*REQUIREMENT*:
Exactly the lines from the start of the data below through the line containing "J4 pin 3: +9V -> NET9" must be returned, and no others.

[Records from a dataset]
+++

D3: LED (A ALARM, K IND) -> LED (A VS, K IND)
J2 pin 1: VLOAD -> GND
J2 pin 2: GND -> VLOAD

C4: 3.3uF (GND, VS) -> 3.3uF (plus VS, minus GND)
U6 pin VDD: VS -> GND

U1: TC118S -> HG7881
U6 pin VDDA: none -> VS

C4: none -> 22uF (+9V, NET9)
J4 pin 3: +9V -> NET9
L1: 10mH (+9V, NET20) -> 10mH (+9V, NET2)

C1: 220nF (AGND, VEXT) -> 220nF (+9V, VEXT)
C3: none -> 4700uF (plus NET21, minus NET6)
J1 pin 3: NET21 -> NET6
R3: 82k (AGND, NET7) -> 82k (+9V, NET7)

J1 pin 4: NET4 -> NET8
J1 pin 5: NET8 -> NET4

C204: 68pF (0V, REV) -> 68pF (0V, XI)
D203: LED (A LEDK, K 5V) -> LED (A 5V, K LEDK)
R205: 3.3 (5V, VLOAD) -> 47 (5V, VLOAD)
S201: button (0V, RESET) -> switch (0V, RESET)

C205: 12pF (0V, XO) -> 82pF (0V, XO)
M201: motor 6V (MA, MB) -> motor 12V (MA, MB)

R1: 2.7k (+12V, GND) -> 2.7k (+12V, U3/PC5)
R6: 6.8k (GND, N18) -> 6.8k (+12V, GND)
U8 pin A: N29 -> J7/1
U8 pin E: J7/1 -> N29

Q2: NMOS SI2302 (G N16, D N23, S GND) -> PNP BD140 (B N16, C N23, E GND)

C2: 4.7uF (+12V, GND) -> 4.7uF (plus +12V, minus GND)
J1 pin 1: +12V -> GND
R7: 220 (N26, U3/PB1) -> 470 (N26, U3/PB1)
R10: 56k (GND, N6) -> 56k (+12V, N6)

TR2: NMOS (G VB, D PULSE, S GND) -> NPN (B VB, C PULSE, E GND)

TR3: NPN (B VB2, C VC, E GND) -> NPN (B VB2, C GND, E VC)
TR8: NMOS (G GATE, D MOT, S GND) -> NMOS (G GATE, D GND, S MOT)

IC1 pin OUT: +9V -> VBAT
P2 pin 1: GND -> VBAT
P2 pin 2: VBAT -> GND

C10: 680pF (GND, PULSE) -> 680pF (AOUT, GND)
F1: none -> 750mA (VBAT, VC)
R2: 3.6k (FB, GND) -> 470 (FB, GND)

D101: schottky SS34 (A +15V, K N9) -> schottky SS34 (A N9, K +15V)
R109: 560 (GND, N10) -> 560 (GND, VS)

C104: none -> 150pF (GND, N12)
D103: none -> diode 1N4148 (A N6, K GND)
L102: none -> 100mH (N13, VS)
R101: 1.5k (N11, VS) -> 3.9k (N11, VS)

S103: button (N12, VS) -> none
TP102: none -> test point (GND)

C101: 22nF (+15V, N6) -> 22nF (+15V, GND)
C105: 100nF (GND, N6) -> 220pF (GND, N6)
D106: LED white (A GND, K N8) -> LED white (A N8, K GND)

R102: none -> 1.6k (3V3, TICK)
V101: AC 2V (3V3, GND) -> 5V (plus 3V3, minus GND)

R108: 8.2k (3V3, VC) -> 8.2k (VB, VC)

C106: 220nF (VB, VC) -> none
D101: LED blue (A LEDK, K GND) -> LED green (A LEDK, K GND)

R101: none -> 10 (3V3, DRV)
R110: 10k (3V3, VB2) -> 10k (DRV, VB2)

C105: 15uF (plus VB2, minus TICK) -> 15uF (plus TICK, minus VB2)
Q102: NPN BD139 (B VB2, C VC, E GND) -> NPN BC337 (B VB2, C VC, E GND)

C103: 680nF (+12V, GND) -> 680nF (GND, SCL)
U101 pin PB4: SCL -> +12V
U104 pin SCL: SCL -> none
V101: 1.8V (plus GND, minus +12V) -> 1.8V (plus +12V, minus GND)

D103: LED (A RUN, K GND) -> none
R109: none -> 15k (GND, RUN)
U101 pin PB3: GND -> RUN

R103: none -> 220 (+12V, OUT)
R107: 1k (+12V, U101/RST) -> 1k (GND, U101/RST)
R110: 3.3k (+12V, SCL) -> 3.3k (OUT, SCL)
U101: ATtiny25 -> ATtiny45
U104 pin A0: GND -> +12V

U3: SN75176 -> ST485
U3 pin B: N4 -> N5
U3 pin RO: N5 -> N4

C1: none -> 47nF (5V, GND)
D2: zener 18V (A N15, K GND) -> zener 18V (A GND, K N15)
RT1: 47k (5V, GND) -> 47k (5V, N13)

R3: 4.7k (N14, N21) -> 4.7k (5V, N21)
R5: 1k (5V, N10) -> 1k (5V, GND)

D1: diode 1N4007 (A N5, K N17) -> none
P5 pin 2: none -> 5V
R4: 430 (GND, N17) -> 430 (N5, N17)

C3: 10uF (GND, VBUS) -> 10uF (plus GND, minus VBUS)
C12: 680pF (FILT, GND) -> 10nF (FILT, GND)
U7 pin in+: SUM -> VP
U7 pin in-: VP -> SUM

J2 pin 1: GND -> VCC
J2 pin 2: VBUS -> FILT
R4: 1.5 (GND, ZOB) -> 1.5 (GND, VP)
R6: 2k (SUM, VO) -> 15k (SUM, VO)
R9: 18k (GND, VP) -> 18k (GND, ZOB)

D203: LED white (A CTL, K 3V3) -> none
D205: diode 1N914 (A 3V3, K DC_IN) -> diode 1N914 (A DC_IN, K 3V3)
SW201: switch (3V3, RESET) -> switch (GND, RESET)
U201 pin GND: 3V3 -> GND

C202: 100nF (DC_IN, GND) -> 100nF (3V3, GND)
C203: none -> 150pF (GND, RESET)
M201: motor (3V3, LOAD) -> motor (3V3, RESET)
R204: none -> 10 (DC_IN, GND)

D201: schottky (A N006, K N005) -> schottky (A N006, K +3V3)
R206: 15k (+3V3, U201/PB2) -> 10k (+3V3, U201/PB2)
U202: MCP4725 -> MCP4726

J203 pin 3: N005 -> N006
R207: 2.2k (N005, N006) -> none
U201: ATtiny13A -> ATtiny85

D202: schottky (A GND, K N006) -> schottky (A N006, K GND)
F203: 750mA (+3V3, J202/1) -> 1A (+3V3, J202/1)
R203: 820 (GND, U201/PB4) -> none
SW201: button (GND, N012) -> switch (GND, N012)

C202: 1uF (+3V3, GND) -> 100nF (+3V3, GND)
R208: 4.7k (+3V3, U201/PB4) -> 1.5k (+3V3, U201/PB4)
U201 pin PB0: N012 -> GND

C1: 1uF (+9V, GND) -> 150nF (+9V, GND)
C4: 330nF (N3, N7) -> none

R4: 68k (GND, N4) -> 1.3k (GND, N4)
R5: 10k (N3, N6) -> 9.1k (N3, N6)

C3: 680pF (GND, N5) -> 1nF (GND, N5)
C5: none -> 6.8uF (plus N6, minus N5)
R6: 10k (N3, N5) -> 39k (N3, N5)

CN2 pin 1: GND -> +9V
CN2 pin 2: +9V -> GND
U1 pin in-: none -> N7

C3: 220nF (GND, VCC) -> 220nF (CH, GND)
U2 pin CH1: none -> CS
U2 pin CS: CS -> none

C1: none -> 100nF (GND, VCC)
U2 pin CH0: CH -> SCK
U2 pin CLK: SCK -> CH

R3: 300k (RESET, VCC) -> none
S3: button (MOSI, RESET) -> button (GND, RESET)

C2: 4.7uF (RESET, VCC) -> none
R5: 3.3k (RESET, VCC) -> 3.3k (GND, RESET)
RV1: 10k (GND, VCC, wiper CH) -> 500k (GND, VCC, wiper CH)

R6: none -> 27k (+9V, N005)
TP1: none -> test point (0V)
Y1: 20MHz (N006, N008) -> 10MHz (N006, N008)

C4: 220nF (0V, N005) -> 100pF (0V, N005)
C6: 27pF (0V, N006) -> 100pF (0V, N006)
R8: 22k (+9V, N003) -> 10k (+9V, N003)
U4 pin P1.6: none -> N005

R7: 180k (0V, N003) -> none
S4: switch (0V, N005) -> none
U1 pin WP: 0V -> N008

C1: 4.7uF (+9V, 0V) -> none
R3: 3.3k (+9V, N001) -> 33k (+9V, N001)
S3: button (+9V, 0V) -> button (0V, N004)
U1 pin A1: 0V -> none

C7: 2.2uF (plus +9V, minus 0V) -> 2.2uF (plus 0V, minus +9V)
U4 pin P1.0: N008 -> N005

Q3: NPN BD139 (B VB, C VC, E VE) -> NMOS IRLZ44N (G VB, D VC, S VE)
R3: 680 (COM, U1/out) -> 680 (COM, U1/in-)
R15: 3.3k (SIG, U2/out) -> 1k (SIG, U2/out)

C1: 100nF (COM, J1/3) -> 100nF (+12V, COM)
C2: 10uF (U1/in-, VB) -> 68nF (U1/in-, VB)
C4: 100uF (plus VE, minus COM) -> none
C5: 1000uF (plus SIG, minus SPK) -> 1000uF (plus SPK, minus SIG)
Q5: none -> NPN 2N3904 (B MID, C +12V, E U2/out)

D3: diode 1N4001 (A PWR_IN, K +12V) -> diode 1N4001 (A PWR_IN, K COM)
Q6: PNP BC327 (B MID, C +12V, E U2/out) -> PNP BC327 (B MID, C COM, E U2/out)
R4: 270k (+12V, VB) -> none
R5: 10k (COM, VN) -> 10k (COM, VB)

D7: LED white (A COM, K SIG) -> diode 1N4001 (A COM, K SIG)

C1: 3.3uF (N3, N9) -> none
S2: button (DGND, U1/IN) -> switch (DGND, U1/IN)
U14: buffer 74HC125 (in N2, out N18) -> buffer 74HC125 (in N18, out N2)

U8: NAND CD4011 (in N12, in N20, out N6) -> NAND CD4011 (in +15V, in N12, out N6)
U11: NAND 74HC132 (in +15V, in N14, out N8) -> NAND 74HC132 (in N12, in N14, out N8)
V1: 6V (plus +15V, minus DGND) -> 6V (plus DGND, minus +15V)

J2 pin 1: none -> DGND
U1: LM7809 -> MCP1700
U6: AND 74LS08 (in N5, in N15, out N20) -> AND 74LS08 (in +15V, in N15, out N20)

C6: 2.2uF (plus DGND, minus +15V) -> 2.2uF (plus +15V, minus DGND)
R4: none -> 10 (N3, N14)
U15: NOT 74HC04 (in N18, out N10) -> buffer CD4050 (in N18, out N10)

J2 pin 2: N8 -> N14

+++

*SOLUTION TO THIS PROBLEM*:
D3: LED (A ALARM, K IND) -> LED (A VS, K IND)
J2 pin 1: VLOAD -> GND
J2 pin 2: GND -> VLOAD

C4: 3.3uF (GND, VS) -> 3.3uF (plus VS, minus GND)
U6 pin VDD: VS -> GND

U1: TC118S -> HG7881
U6 pin VDDA: none -> VS

C4: none -> 22uF (+9V, NET9)
J4 pin 3: +9V -> NET9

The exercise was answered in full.